WHAT IS BEING ASKED: Exactly as written, print each of the entries.

Items from a data source

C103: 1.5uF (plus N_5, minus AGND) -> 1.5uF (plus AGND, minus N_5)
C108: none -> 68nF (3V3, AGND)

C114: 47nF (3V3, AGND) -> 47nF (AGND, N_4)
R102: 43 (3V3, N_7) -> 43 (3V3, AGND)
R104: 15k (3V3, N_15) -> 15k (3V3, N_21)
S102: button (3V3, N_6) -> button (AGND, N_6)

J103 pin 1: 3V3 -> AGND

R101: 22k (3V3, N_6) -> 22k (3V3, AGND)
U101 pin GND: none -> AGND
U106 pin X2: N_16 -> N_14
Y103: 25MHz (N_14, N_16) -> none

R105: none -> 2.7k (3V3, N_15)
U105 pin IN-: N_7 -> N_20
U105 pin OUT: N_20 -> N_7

TASK RESPONSE:
C103: 1.5uF (plus N_5, minus AGND) -> 1.5uF (plus AGND, minus N_5)
C108: none -> 68nF (3V3, AGND)

C114: 47nF (3V3, AGND) -> 47nF (AGND, N_4)
R102: 43 (3V3, N_7) -> 43 (3V3, AGND)
R104: 15k (3V3, N_15) -> 15k (3V3, N_21)
S102: button (3V3, N_6) -> button (AGND, N_6)

J103 pin 1: 3V3 -> AGND

R101: 22k (3V3, N_6) -> 22k (3V3, AGND)
U101 pin GND: none -> AGND
U106 pin X2: N_16 -> N_14
Y103: 25MHz (N_14, N_16) -> none

R105: none -> 2.7k (3V3, N_15)
U105 pin IN-: N_7 -> N_20
U105 pin OUT: N_20 -> N_7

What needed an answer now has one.